# Your instructions
Write out exactly the lines below that run from the one containing "The second view gained" through the one containing "Where the kostka", both included, with no other lines.

# Source data
• • • • • • •

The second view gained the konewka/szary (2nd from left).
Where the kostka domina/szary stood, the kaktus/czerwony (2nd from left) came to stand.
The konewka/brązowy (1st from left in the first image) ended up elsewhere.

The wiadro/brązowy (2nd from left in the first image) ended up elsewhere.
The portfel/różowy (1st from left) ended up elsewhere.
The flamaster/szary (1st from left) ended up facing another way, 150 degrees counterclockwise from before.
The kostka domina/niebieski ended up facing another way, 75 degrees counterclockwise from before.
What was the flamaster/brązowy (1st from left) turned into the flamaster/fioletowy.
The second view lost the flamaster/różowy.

• • • • • • •

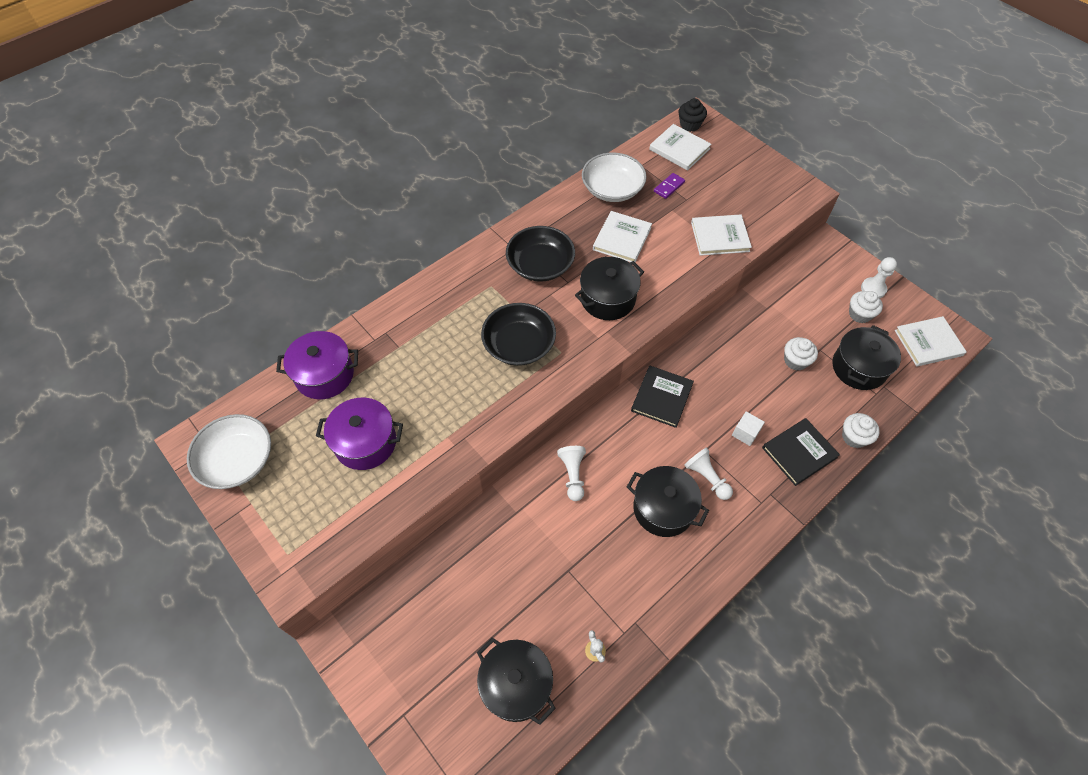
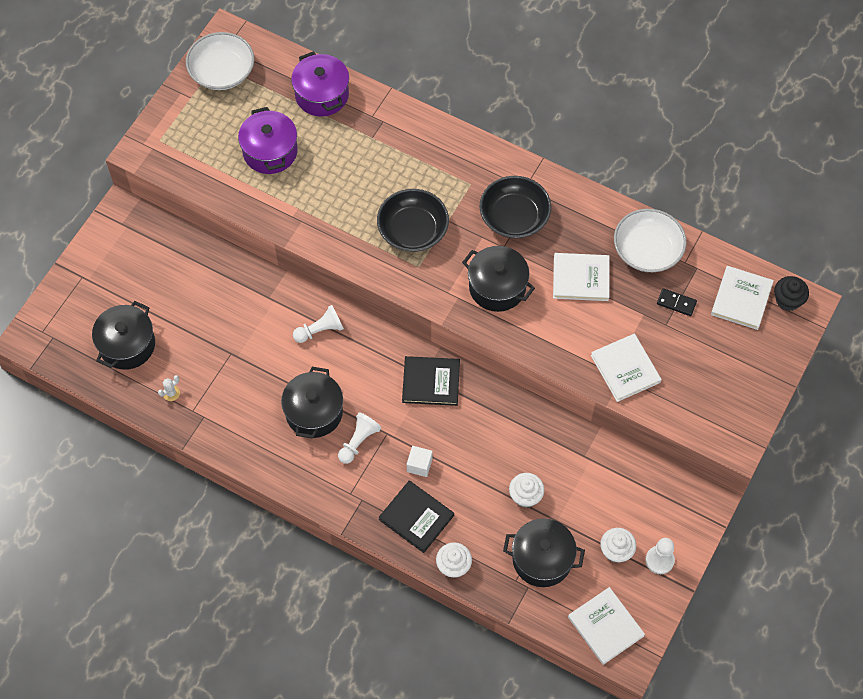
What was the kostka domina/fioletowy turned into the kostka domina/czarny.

• • • • • • •

# Result
The second view gained the konewka/szary (2nd from left).
Where the kostka domina/szary stood, the kaktus/czerwony (2nd from left) came to stand.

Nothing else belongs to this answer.